Records from a collection:
*** Block opens ***
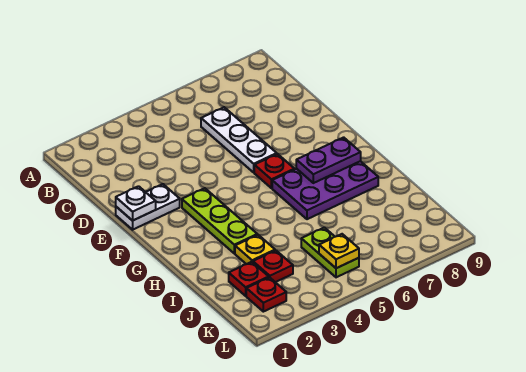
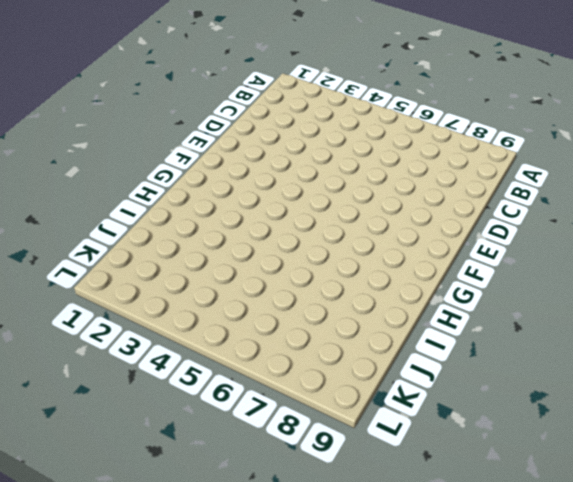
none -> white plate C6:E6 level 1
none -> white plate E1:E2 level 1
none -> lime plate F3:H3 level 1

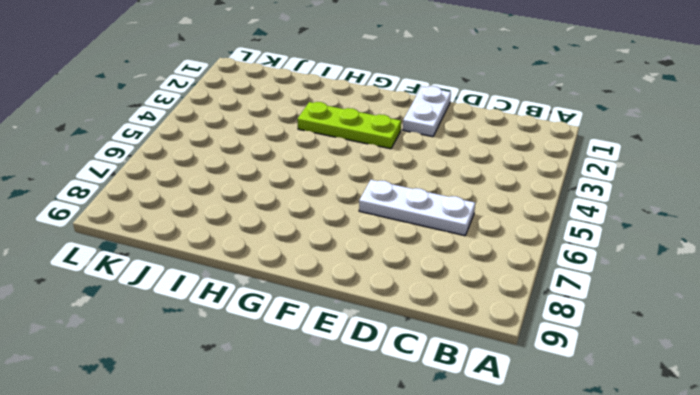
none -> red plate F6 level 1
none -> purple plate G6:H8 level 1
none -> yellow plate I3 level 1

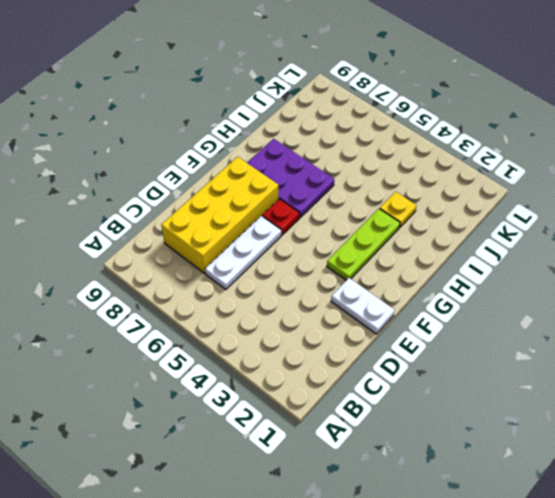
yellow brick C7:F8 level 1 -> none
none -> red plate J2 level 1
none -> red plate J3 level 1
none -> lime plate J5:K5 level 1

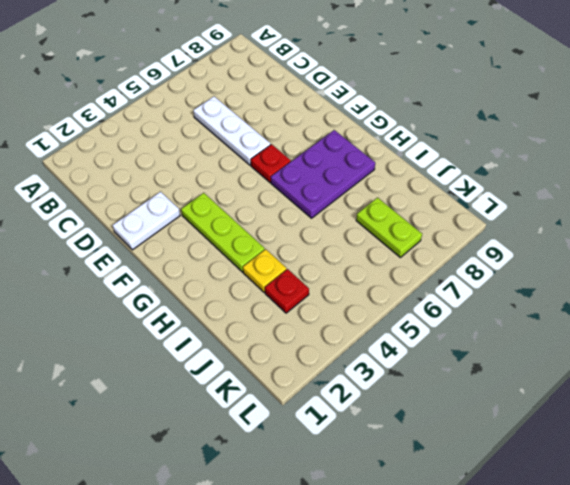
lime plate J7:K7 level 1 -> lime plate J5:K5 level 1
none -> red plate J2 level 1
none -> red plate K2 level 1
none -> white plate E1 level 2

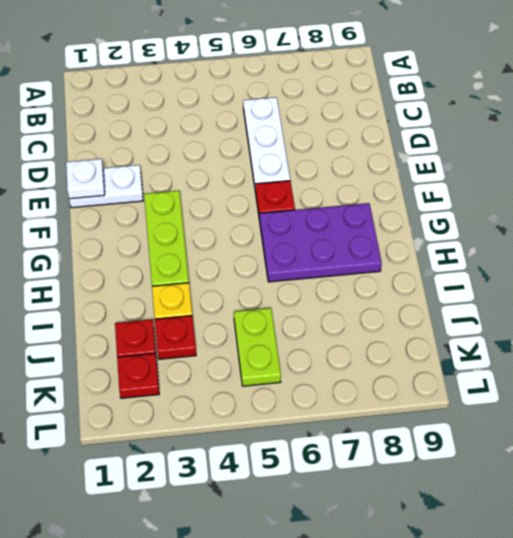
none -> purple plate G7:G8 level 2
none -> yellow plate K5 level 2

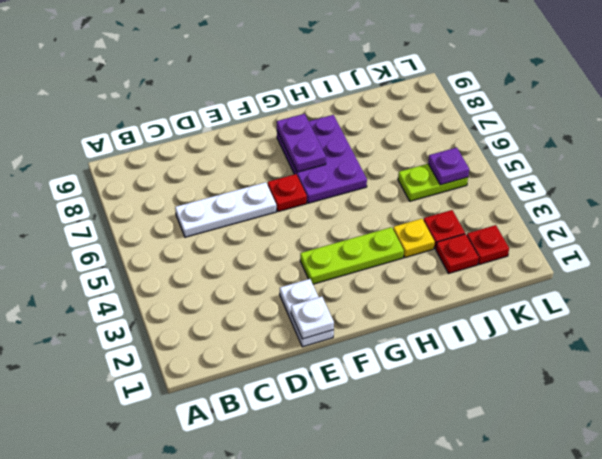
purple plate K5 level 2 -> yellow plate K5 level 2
*** Block closes ***
BRIEF: Retrieve every line above holding the word "yellow".

OUTPUT OF THE TASK:
none -> yellow plate I3 level 1
yellow brick C7:F8 level 1 -> none
none -> yellow plate K5 level 2
purple plate K5 level 2 -> yellow plate K5 level 2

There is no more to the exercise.